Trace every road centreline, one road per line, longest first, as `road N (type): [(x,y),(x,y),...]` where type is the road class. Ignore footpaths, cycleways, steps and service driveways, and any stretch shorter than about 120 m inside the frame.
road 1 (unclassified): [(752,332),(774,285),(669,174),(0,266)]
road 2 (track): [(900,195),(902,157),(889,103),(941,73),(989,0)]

• **Exercise prompt**:
Start at the first line and transcribe the data exactly through the last.

• **Finished task**:
Trace every road centreline, one road per line, longest first, as `road N (type): [(x,y),(x,y),...]` where type is the road class. Ignore footpaths, cycleways, steps and service driveways, and any stretch shorter than about 120 m inside the frame.
road 1 (unclassified): [(752,332),(774,285),(669,174),(0,266)]
road 2 (track): [(900,195),(902,157),(889,103),(941,73),(989,0)]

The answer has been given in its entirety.